(INFORMATION SHOWN):
----
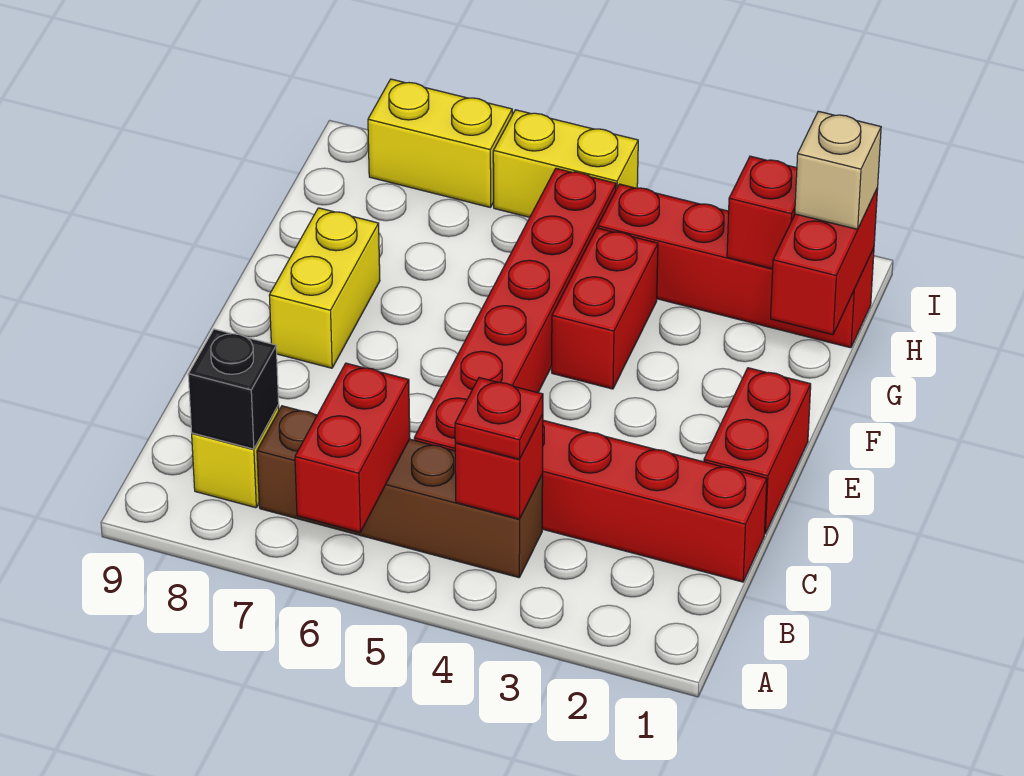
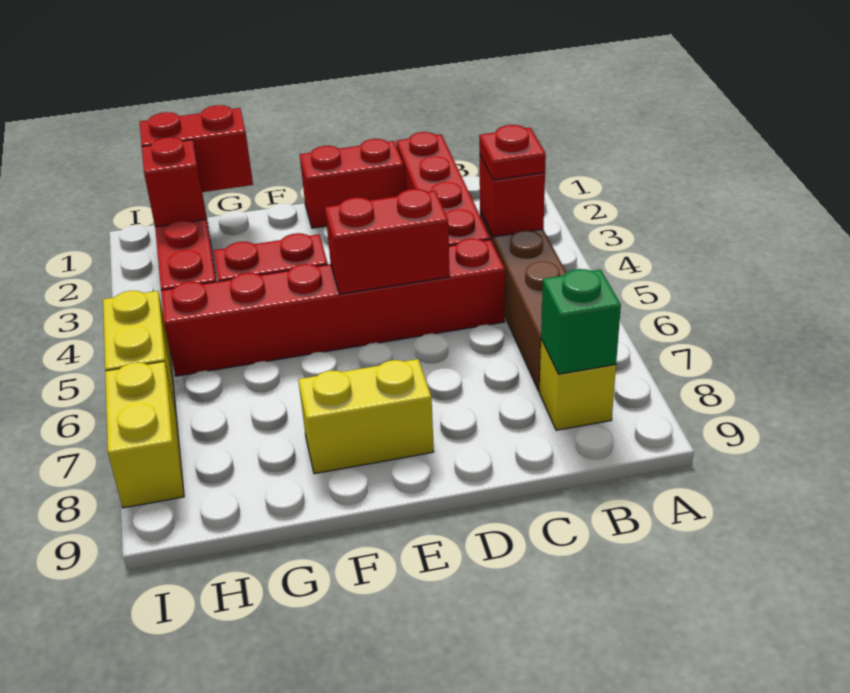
red brick A6:B6 level 2 -> red brick D5:E5 level 2
black brick B8 level 2 -> green brick B8 level 2
tan brick H1 level 3 -> none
----
(ACTIVITY):
Reproduce the data above exactly, leaving each picture out.

(ANSWER TO THE PROBLEM):
red brick A6:B6 level 2 -> red brick D5:E5 level 2
black brick B8 level 2 -> green brick B8 level 2
tan brick H1 level 3 -> none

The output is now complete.